> [ASSIGNMENT]: The entries are to be output in full, word for word.

#####

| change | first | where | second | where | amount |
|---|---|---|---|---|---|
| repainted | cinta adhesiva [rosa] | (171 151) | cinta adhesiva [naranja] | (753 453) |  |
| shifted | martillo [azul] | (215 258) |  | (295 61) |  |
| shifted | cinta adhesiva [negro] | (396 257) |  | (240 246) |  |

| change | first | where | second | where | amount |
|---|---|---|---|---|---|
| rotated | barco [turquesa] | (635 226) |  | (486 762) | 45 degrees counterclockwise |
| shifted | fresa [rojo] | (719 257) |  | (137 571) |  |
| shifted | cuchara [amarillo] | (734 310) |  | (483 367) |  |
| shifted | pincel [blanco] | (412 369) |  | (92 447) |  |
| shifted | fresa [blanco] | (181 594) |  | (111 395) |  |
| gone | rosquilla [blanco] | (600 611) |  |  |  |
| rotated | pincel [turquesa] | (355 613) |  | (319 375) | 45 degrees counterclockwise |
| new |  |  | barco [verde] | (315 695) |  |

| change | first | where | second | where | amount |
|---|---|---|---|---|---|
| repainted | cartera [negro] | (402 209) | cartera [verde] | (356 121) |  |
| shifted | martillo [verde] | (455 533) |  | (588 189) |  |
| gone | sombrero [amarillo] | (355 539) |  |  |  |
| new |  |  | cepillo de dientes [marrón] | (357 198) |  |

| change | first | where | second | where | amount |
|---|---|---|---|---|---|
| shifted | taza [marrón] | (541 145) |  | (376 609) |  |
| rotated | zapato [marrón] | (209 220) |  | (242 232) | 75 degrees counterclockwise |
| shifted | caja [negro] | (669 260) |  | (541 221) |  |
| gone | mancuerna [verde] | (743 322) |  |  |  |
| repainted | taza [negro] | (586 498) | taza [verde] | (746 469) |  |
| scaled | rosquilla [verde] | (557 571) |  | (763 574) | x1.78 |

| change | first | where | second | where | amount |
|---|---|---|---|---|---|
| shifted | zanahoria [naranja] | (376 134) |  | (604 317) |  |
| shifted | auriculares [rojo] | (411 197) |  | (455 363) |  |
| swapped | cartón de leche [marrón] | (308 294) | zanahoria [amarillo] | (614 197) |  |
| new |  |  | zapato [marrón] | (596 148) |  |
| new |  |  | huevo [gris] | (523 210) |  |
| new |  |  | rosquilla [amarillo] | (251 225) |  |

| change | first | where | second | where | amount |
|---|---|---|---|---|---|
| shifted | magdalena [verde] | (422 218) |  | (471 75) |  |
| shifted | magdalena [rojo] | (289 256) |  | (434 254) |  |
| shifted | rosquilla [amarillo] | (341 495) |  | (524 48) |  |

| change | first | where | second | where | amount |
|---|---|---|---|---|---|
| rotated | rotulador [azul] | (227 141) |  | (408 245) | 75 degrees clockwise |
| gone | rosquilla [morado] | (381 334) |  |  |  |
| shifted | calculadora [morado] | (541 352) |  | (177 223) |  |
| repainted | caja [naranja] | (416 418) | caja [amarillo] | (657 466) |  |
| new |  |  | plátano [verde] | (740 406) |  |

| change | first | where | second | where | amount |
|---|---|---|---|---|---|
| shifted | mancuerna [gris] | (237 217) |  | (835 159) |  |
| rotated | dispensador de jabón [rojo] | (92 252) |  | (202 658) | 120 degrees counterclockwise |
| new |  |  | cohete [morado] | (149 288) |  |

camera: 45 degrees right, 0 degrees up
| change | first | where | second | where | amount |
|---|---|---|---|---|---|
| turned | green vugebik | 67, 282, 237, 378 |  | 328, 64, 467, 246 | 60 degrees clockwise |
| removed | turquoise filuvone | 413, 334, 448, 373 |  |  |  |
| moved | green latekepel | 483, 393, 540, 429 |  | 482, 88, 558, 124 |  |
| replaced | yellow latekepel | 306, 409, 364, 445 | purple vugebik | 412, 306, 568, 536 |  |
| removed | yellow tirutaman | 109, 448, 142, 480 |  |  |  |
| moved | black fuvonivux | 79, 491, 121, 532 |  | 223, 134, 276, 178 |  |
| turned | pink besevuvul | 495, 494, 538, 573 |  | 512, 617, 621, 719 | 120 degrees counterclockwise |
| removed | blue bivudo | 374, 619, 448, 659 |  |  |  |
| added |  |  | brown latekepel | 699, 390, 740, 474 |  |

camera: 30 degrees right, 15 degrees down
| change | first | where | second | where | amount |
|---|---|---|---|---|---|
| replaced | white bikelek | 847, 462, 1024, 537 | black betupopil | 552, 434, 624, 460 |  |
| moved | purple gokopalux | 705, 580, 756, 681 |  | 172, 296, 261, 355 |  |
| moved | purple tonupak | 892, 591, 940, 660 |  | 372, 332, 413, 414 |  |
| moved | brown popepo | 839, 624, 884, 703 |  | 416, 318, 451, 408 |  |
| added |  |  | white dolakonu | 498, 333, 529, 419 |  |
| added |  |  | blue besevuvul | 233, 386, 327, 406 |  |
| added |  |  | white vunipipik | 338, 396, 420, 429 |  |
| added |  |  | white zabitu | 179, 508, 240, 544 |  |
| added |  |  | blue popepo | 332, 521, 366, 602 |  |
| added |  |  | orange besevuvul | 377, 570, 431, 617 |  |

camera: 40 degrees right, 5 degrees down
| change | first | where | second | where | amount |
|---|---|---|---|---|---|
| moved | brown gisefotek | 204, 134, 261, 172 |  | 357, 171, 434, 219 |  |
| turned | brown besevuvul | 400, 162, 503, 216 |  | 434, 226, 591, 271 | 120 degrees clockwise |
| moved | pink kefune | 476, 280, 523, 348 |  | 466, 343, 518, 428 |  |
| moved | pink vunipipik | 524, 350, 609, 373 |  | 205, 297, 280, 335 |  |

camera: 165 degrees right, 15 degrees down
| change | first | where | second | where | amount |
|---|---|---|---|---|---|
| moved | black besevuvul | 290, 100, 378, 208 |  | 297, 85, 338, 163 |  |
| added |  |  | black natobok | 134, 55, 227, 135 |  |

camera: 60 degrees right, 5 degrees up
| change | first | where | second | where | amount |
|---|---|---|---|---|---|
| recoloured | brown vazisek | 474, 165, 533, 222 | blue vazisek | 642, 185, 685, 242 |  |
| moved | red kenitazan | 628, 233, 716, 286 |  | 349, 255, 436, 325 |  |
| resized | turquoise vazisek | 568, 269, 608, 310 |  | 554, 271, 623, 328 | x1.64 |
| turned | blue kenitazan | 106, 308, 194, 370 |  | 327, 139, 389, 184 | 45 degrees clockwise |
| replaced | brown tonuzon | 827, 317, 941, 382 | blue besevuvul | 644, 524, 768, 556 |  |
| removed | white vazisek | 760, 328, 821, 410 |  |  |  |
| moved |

#####

> [FINISHED TASK]:
| change | first | where | second | where | amount |
|---|---|---|---|---|---|
| repainted | cinta adhesiva [rosa] | (171 151) | cinta adhesiva [naranja] | (753 453) |  |
| shifted | martillo [azul] | (215 258) |  | (295 61) |  |
| shifted | cinta adhesiva [negro] | (396 257) |  | (240 246) |  |

| change | first | where | second | where | amount |
|---|---|---|---|---|---|
| rotated | barco [turquesa] | (635 226) |  | (486 762) | 45 degrees counterclockwise |
| shifted | fresa [rojo] | (719 257) |  | (137 571) |  |
| shifted | cuchara [amarillo] | (734 310) |  | (483 367) |  |
| shifted | pincel [blanco] | (412 369) |  | (92 447) |  |
| shifted | fresa [blanco] | (181 594) |  | (111 395) |  |
| gone | rosquilla [blanco] | (600 611) |  |  |  |
| rotated | pincel [turquesa] | (355 613) |  | (319 375) | 45 degrees counterclockwise |
| new |  |  | barco [verde] | (315 695) |  |

| change | first | where | second | where | amount |
|---|---|---|---|---|---|
| repainted | cartera [negro] | (402 209) | cartera [verde] | (356 121) |  |
| shifted | martillo [verde] | (455 533) |  | (588 189) |  |
| gone | sombrero [amarillo] | (355 539) |  |  |  |
| new |  |  | cepillo de dientes [marrón] | (357 198) |  |

| change | first | where | second | where | amount |
|---|---|---|---|---|---|
| shifted | taza [marrón] | (541 145) |  | (376 609) |  |
| rotated | zapato [marrón] | (209 220) |  | (242 232) | 75 degrees counterclockwise |
| shifted | caja [negro] | (669 260) |  | (541 221) |  |
| gone | mancuerna [verde] | (743 322) |  |  |  |
| repainted | taza [negro] | (586 498) | taza [verde] | (746 469) |  |
| scaled | rosquilla [verde] | (557 571) |  | (763 574) | x1.78 |

| change | first | where | second | where | amount |
|---|---|---|---|---|---|
| shifted | zanahoria [naranja] | (376 134) |  | (604 317) |  |
| shifted | auriculares [rojo] | (411 197) |  | (455 363) |  |
| swapped | cartón de leche [marrón] | (308 294) | zanahoria [amarillo] | (614 197) |  |
| new |  |  | zapato [marrón] | (596 148) |  |
| new |  |  | huevo [gris] | (523 210) |  |
| new |  |  | rosquilla [amarillo] | (251 225) |  |

| change | first | where | second | where | amount |
|---|---|---|---|---|---|
| shifted | magdalena [verde] | (422 218) |  | (471 75) |  |
| shifted | magdalena [rojo] | (289 256) |  | (434 254) |  |
| shifted | rosquilla [amarillo] | (341 495) |  | (524 48) |  |

| change | first | where | second | where | amount |
|---|---|---|---|---|---|
| rotated | rotulador [azul] | (227 141) |  | (408 245) | 75 degrees clockwise |
| gone | rosquilla [morado] | (381 334) |  |  |  |
| shifted | calculadora [morado] | (541 352) |  | (177 223) |  |
| repainted | caja [naranja] | (416 418) | caja [amarillo] | (657 466) |  |
| new |  |  | plátano [verde] | (740 406) |  |

| change | first | where | second | where | amount |
|---|---|---|---|---|---|
| shifted | mancuerna [gris] | (237 217) |  | (835 159) |  |
| rotated | dispensador de jabón [rojo] | (92 252) |  | (202 658) | 120 degrees counterclockwise |
| new |  |  | cohete [morado] | (149 288) |  |

camera: 45 degrees right, 0 degrees up
| change | first | where | second | where | amount |
|---|---|---|---|---|---|
| turned | green vugebik | 67, 282, 237, 378 |  | 328, 64, 467, 246 | 60 degrees clockwise |
| removed | turquoise filuvone | 413, 334, 448, 373 |  |  |  |
| moved | green latekepel | 483, 393, 540, 429 |  | 482, 88, 558, 124 |  |
| replaced | yellow latekepel | 306, 409, 364, 445 | purple vugebik | 412, 306, 568, 536 |  |
| removed | yellow tirutaman | 109, 448, 142, 480 |  |  |  |
| moved | black fuvonivux | 79, 491, 121, 532 |  | 223, 134, 276, 178 |  |
| turned | pink besevuvul | 495, 494, 538, 573 |  | 512, 617, 621, 719 | 120 degrees counterclockwise |
| removed | blue bivudo | 374, 619, 448, 659 |  |  |  |
| added |  |  | brown latekepel | 699, 390, 740, 474 |  |

camera: 30 degrees right, 15 degrees down
| change | first | where | second | where | amount |
|---|---|---|---|---|---|
| replaced | white bikelek | 847, 462, 1024, 537 | black betupopil | 552, 434, 624, 460 |  |
| moved | purple gokopalux | 705, 580, 756, 681 |  | 172, 296, 261, 355 |  |
| moved | purple tonupak | 892, 591, 940, 660 |  | 372, 332, 413, 414 |  |
| moved | brown popepo | 839, 624, 884, 703 |  | 416, 318, 451, 408 |  |
| added |  |  | white dolakonu | 498, 333, 529, 419 |  |
| added |  |  | blue besevuvul | 233, 386, 327, 406 |  |
| added |  |  | white vunipipik | 338, 396, 420, 429 |  |
| added |  |  | white zabitu | 179, 508, 240, 544 |  |
| added |  |  | blue popepo | 332, 521, 366, 602 |  |
| added |  |  | orange besevuvul | 377, 570, 431, 617 |  |

camera: 40 degrees right, 5 degrees down
| change | first | where | second | where | amount |
|---|---|---|---|---|---|
| moved | brown gisefotek | 204, 134, 261, 172 |  | 357, 171, 434, 219 |  |
| turned | brown besevuvul | 400, 162, 503, 216 |  | 434, 226, 591, 271 | 120 degrees clockwise |
| moved | pink kefune | 476, 280, 523, 348 |  | 466, 343, 518, 428 |  |
| moved | pink vunipipik | 524, 350, 609, 373 |  | 205, 297, 280, 335 |  |

camera: 165 degrees right, 15 degrees down
| change | first | where | second | where | amount |
|---|---|---|---|---|---|
| moved | black besevuvul | 290, 100, 378, 208 |  | 297, 85, 338, 163 |  |
| added |  |  | black natobok | 134, 55, 227, 135 |  |

camera: 60 degrees right, 5 degrees up
| change | first | where | second | where | amount |
|---|---|---|---|---|---|
| recoloured | brown vazisek | 474, 165, 533, 222 | blue vazisek | 642, 185, 685, 242 |  |
| moved | red kenitazan | 628, 233, 716, 286 |  | 349, 255, 436, 325 |  |
| resized | turquoise vazisek | 568, 269, 608, 310 |  | 554, 271, 623, 328 | x1.64 |
| turned | blue kenitazan | 106, 308, 194, 370 |  | 327, 139, 389, 184 | 45 degrees clockwise |
| replaced | brown tonuzon | 827, 317, 941, 382 | blue besevuvul | 644, 524, 768, 556 |  |
| removed | white vazisek | 760, 328, 821, 410 |  |  |  |
| moved |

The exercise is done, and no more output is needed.